* [PROBLEM DETAILS]: Filter the entries down to the lines holding "SENS", then copy those lines.
:::
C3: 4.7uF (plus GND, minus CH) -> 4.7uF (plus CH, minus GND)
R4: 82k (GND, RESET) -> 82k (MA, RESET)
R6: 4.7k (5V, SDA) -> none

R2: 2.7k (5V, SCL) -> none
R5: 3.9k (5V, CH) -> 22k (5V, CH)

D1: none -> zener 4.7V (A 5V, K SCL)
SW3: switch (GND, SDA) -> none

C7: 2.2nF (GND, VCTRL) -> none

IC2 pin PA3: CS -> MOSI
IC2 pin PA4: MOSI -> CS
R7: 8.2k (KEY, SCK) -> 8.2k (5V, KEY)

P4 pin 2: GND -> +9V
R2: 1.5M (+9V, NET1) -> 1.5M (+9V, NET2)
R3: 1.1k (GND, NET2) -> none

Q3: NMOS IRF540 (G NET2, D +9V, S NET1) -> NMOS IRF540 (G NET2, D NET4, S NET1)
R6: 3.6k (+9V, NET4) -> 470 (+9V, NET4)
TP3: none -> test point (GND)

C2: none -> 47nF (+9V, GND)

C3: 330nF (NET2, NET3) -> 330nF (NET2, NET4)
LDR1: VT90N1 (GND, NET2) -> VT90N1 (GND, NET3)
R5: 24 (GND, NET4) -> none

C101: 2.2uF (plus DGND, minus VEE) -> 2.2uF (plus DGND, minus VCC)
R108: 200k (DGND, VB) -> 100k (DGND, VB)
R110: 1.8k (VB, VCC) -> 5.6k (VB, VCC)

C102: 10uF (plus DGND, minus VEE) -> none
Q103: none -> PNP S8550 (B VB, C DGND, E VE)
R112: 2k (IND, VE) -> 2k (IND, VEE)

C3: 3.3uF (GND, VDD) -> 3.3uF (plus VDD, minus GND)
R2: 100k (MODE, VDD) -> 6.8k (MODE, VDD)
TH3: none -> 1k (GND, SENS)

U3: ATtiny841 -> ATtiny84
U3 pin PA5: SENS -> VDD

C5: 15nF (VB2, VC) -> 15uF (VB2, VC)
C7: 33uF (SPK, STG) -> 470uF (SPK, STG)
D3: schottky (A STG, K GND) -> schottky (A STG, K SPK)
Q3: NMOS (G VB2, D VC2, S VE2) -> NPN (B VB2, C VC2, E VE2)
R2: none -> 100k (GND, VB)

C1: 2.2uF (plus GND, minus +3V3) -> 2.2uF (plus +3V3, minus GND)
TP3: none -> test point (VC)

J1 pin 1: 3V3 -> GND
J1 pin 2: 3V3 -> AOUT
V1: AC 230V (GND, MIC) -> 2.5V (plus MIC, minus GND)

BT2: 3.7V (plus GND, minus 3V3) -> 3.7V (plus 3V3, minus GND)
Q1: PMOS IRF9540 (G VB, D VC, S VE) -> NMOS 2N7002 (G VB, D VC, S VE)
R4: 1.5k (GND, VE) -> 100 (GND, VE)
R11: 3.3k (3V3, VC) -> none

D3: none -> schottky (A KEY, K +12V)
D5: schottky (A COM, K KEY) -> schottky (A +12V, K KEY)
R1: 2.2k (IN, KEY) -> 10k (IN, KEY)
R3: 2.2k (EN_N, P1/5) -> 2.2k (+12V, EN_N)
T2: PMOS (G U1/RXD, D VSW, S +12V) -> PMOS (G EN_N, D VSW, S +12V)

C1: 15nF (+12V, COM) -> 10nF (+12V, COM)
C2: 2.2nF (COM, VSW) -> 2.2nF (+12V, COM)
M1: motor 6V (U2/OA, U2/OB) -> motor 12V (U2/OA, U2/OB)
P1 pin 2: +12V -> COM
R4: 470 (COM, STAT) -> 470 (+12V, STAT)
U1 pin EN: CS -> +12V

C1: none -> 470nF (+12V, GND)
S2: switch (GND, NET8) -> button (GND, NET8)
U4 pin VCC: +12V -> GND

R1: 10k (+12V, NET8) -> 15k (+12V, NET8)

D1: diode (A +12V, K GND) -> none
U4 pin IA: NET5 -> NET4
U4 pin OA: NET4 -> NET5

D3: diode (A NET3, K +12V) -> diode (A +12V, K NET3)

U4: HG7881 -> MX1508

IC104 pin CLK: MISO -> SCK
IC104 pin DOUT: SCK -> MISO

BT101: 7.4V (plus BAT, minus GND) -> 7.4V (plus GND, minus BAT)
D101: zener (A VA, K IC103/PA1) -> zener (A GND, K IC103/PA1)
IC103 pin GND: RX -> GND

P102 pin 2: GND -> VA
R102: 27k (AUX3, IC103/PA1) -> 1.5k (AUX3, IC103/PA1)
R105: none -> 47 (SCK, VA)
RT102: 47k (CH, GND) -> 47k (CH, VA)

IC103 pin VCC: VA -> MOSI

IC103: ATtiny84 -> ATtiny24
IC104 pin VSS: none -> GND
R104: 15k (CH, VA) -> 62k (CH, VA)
:::
* [ANSWER SPACE]:
TH3: none -> 1k (GND, SENS)
U3 pin PA5: SENS -> VDD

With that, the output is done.